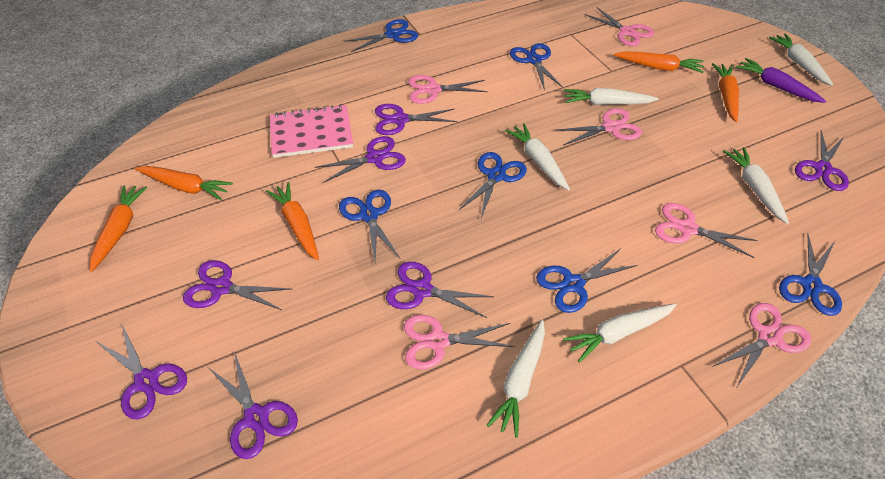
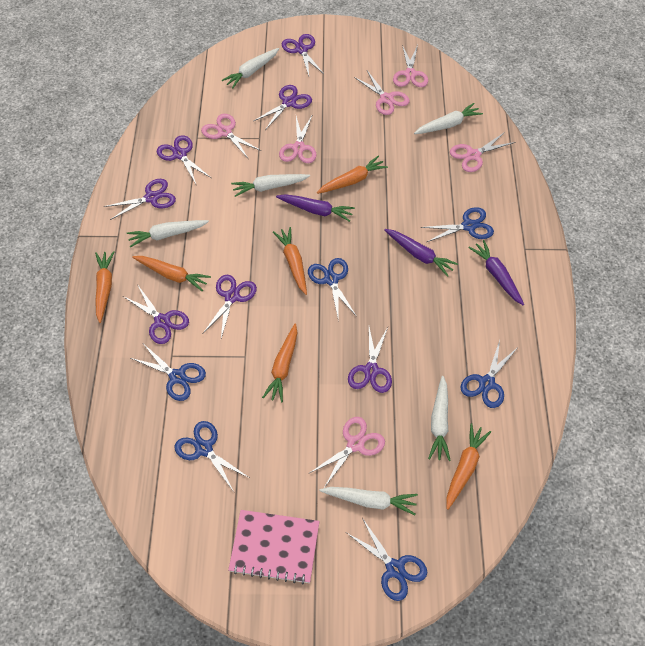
orange carrot: 5 -> 6
purple carrot: 1 -> 3

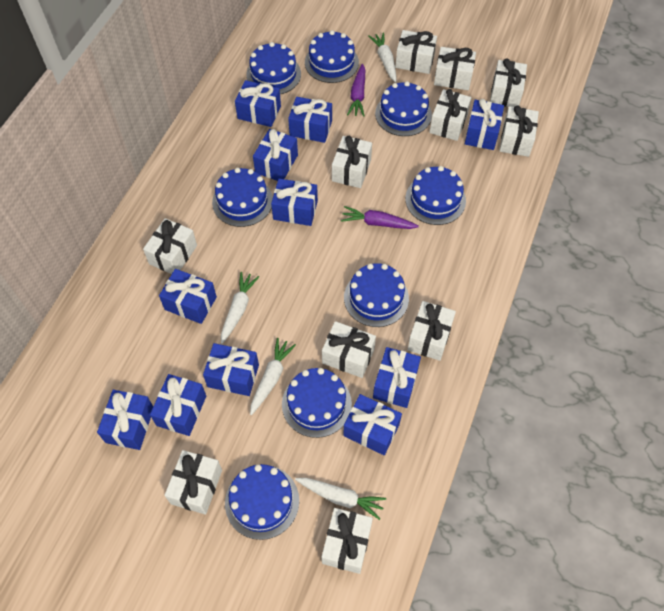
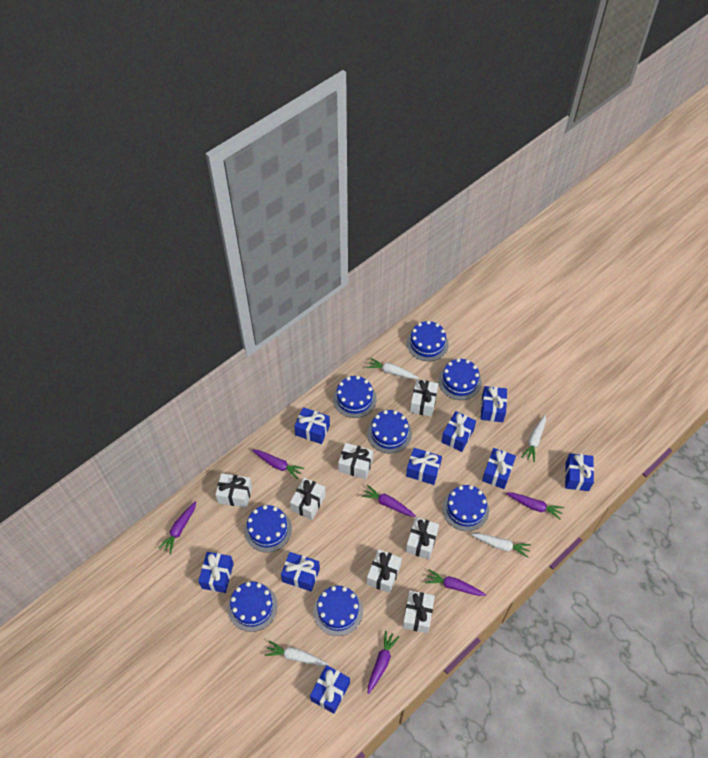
blue gift: 11 -> 9
purple carrot: 2 -> 6
white gift: 11 -> 7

+-------+

[EXERCISE]:
Look through the entries above; copy every line holding the string "carrot".

[EXPECTED ANSWER]:
orange carrot: 5 -> 6
purple carrot: 1 -> 3
purple carrot: 2 -> 6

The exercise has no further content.